**What you will do**
Reproduce the following lines word for word, without any changes.

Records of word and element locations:

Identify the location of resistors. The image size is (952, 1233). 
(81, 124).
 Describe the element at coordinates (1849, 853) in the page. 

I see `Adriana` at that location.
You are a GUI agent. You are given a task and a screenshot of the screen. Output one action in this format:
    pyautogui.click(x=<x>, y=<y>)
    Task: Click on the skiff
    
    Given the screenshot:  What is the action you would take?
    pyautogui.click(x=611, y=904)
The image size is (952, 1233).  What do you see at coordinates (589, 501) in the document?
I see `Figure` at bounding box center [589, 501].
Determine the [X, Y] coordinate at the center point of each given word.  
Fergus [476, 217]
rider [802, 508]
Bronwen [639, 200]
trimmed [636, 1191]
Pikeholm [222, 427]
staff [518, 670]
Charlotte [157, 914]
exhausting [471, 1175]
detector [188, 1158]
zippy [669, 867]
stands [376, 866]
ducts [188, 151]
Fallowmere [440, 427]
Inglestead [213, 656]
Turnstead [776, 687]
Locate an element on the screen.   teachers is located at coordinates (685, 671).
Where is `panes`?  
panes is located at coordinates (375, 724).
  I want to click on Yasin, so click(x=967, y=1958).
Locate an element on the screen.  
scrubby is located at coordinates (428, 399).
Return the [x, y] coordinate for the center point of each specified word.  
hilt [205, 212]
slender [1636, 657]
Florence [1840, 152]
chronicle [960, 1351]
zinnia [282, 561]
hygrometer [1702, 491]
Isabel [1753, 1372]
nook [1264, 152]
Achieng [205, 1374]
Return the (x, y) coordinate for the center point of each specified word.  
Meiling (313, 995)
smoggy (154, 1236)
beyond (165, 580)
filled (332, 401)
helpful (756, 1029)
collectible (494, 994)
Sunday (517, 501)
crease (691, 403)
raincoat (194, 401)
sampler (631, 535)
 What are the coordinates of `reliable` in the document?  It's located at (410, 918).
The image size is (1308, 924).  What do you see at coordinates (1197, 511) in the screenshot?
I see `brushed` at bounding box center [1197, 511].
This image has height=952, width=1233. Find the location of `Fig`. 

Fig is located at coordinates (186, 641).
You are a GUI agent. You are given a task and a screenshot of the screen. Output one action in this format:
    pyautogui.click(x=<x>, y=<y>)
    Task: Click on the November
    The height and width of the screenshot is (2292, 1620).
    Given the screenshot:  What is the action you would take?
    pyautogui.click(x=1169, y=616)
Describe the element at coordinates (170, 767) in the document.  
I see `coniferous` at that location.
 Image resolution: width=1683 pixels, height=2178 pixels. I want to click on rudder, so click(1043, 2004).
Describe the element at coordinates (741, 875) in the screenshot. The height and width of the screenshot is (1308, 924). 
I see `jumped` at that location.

**Task solution**
Identify the location of resistors. The image size is (952, 1233). 
(81, 124).
 Describe the element at coordinates (1849, 853) in the page. 

I see `Adriana` at that location.
You are a GUI agent. You are given a task and a screenshot of the screen. Output one action in this format:
    pyautogui.click(x=<x>, y=<y>)
    Task: Click on the skiff
    
    Given the screenshot:  What is the action you would take?
    pyautogui.click(x=611, y=904)
The image size is (952, 1233).  What do you see at coordinates (589, 501) in the document?
I see `Figure` at bounding box center [589, 501].
Determine the [X, Y] coordinate at the center point of each given word.  
Fergus [476, 217]
rider [802, 508]
Bronwen [639, 200]
trimmed [636, 1191]
Pikeholm [222, 427]
staff [518, 670]
Charlotte [157, 914]
exhausting [471, 1175]
detector [188, 1158]
zippy [669, 867]
stands [376, 866]
ducts [188, 151]
Fallowmere [440, 427]
Inglestead [213, 656]
Turnstead [776, 687]
Locate an element on the screen.   teachers is located at coordinates (685, 671).
Where is `panes`?  
panes is located at coordinates (375, 724).
  I want to click on Yasin, so click(x=967, y=1958).
Locate an element on the screen.  
scrubby is located at coordinates (428, 399).
Return the [x, y] coordinate for the center point of each specified word.  
hilt [205, 212]
slender [1636, 657]
Florence [1840, 152]
chronicle [960, 1351]
zinnia [282, 561]
hygrometer [1702, 491]
Isabel [1753, 1372]
nook [1264, 152]
Achieng [205, 1374]
Return the (x, y) coordinate for the center point of each specified word.  
Meiling (313, 995)
smoggy (154, 1236)
beyond (165, 580)
filled (332, 401)
helpful (756, 1029)
collectible (494, 994)
Sunday (517, 501)
crease (691, 403)
raincoat (194, 401)
sampler (631, 535)
 What are the coordinates of `reliable` in the document?  It's located at (410, 918).
The image size is (1308, 924).  What do you see at coordinates (1197, 511) in the screenshot?
I see `brushed` at bounding box center [1197, 511].
This image has height=952, width=1233. Find the location of `Fig`. 

Fig is located at coordinates (186, 641).
You are a GUI agent. You are given a task and a screenshot of the screen. Output one action in this format:
    pyautogui.click(x=<x>, y=<y>)
    Task: Click on the November
    The height and width of the screenshot is (2292, 1620).
    Given the screenshot:  What is the action you would take?
    pyautogui.click(x=1169, y=616)
Describe the element at coordinates (170, 767) in the document.  
I see `coniferous` at that location.
 Image resolution: width=1683 pixels, height=2178 pixels. I want to click on rudder, so click(1043, 2004).
Describe the element at coordinates (741, 875) in the screenshot. The height and width of the screenshot is (1308, 924). 
I see `jumped` at that location.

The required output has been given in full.